- **PROVIDED RECORDS**:
------------

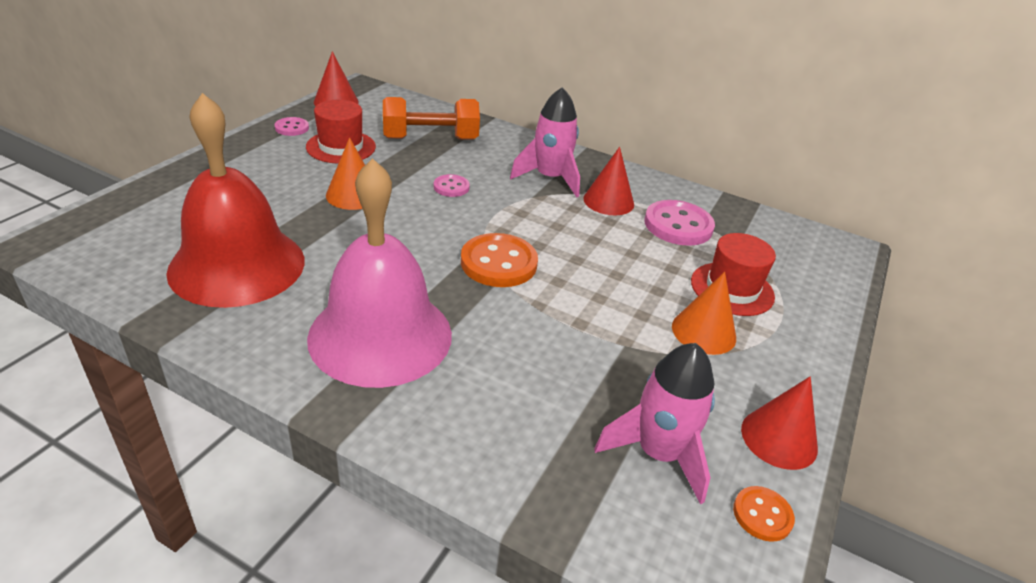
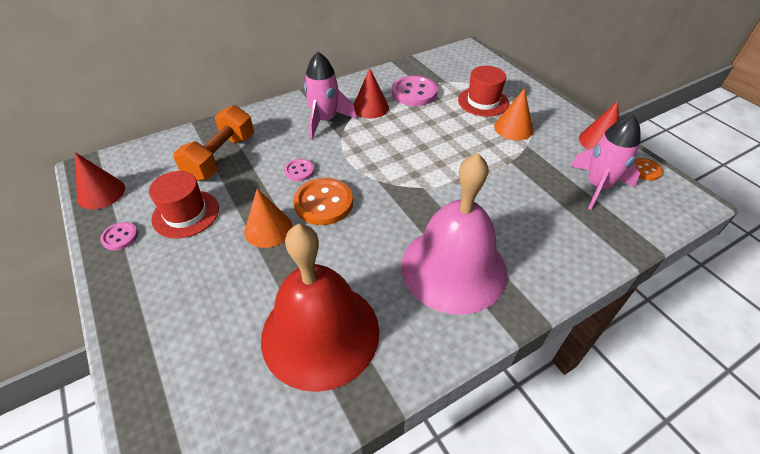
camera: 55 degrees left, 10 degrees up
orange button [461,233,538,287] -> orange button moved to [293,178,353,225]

------------

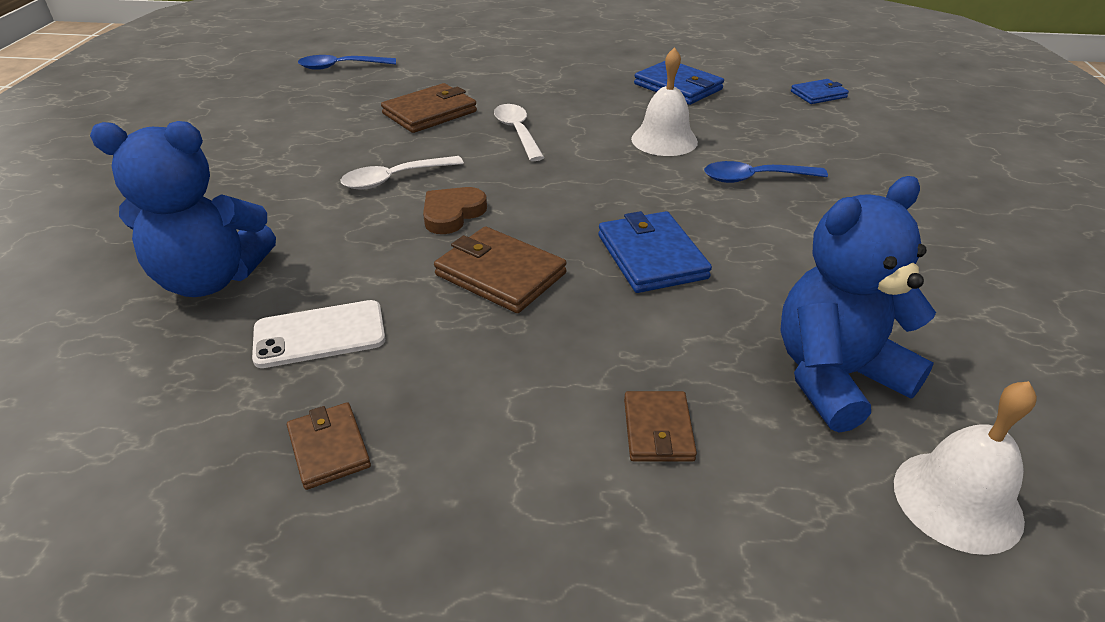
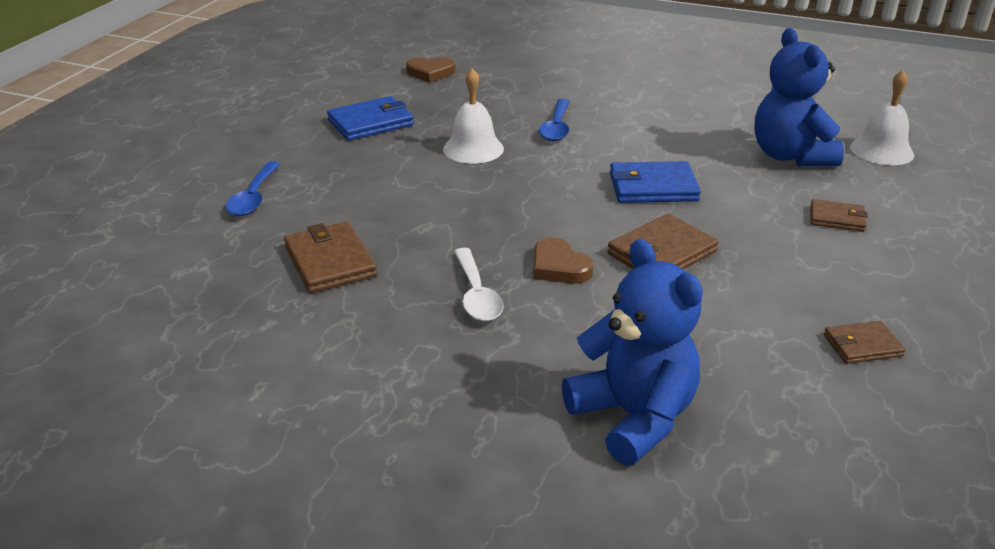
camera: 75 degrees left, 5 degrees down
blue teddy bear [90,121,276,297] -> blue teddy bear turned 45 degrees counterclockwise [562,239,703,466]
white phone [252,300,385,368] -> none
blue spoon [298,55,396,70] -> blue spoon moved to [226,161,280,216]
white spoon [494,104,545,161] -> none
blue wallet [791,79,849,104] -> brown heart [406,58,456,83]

------------

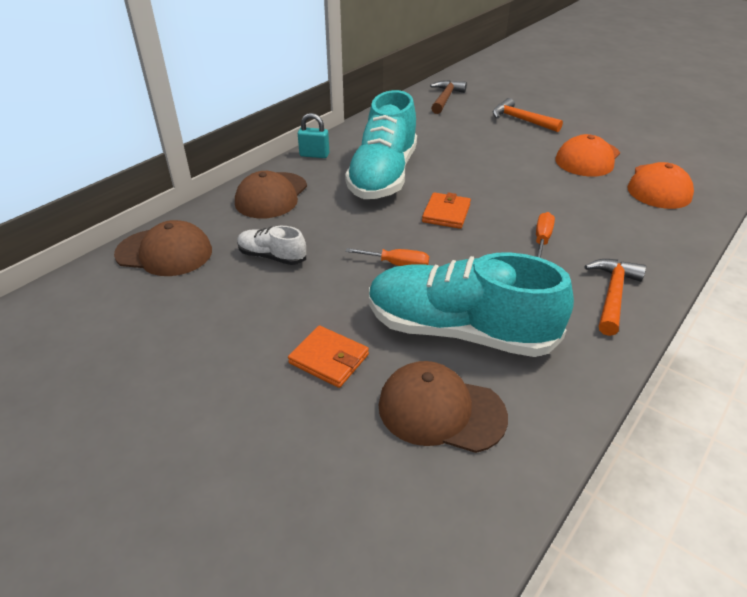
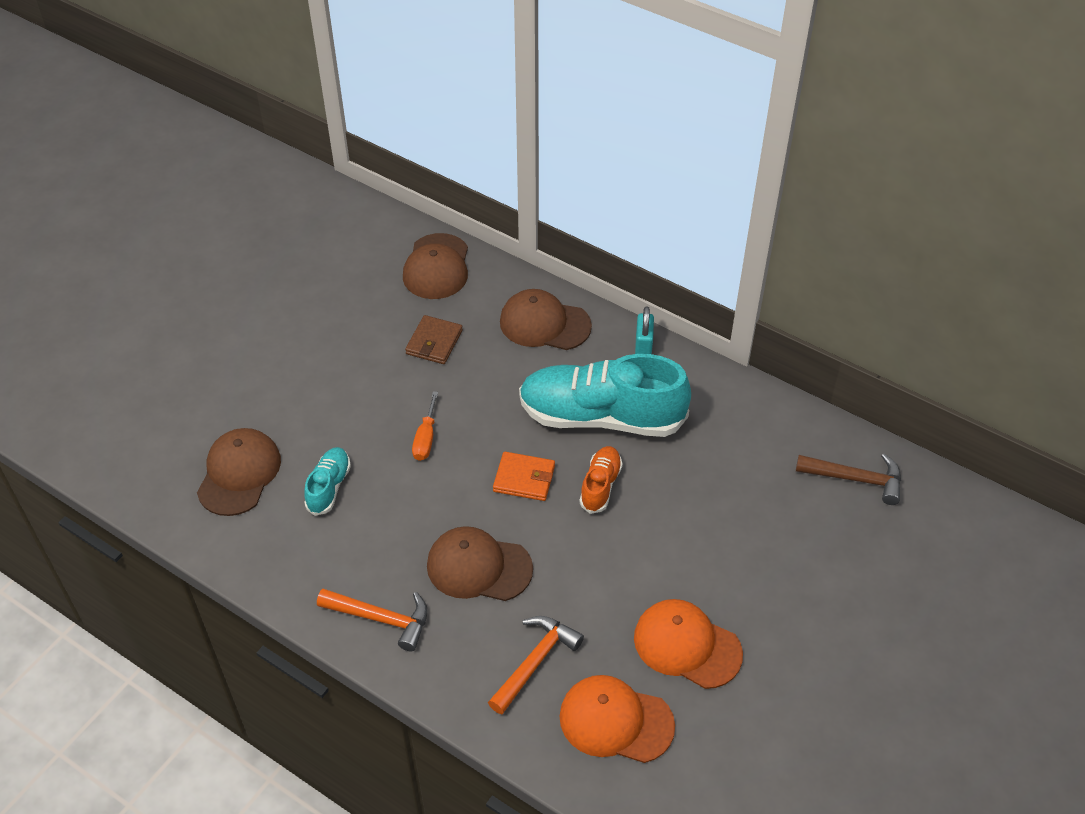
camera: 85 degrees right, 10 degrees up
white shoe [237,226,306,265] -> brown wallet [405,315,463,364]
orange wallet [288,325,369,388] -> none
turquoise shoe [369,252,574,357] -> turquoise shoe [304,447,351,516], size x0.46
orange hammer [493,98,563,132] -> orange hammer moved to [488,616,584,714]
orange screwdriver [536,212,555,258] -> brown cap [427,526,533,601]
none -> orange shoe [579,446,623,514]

------------

Could you set down, word for word, only the lines above from the line with "camera: 55 degrees left, 10 degrees up" to the line with "orange button [461,233,538,287]", including both?

- **SOLUTION**:
camera: 55 degrees left, 10 degrees up
orange button [461,233,538,287] -> orange button moved to [293,178,353,225]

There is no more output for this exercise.